- _Problem details_
Send back the line that contains "The leaf-green tablespoon" and all lines following it through the end of the data below, exactly, omitting pictures.

- _Exercise data_
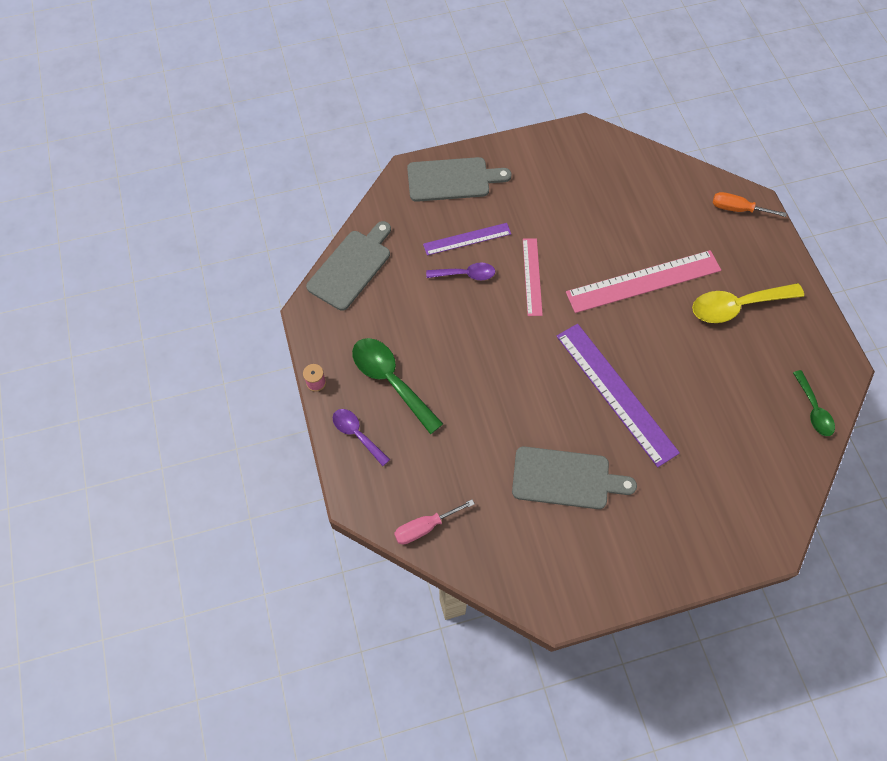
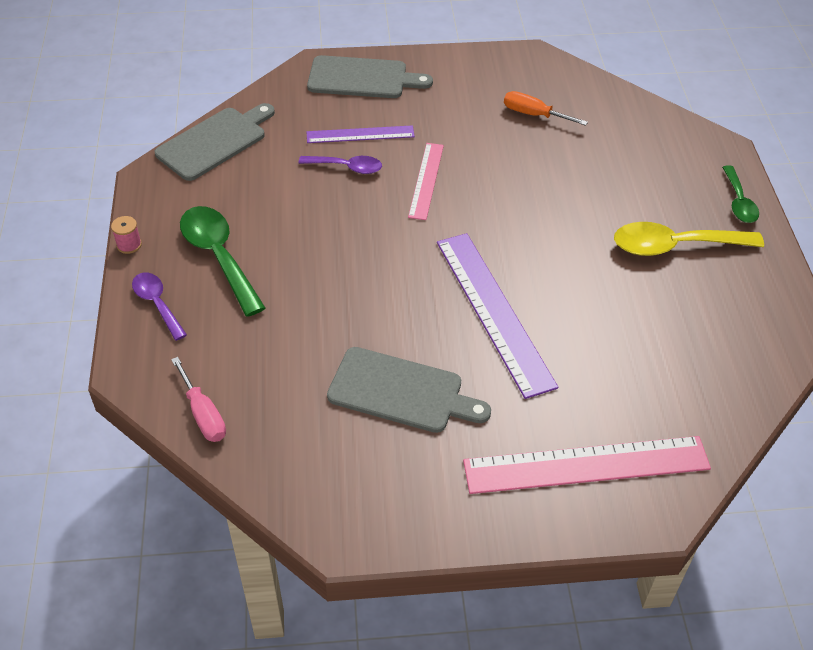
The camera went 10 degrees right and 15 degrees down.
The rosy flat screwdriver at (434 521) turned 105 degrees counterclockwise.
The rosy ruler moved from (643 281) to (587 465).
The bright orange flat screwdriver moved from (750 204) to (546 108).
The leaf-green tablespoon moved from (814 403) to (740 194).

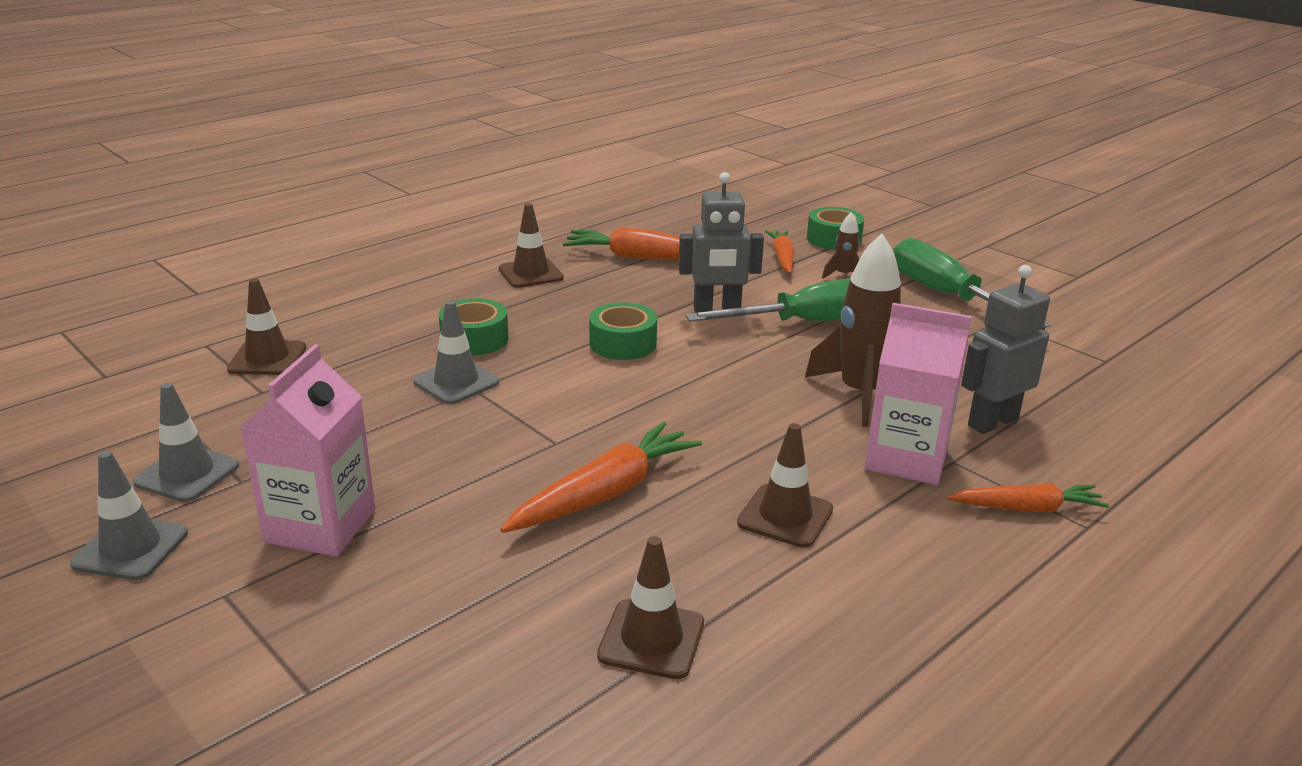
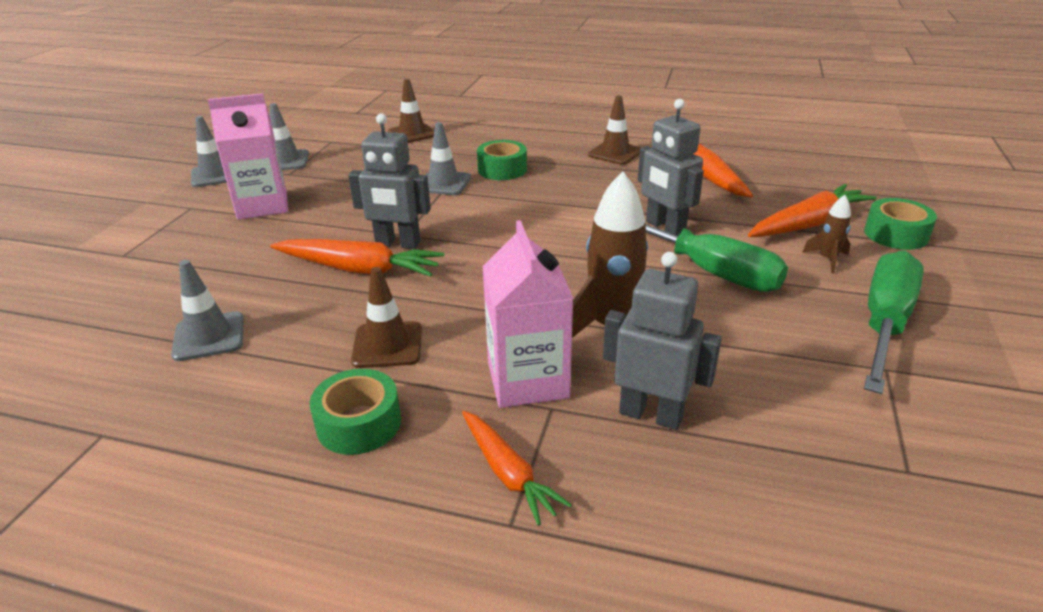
The camera went 60 degrees right and 5 degrees up.
The leaf-green roll of tape moved from (623 331) to (355 412).
The dark brown safety cone at (650 607) became the grey safety cone at (207 310).
The bright orange carrot at (779 251) changed to 1.56 times the size.
The grey robot at (389 181) appeared.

- _Answer below_
The leaf-green tablespoon moved from (814 403) to (740 194).

The camera went 60 degrees right and 5 degrees up.
The leaf-green roll of tape moved from (623 331) to (355 412).
The dark brown safety cone at (650 607) became the grey safety cone at (207 310).
The bright orange carrot at (779 251) changed to 1.56 times the size.
The grey robot at (389 181) appeared.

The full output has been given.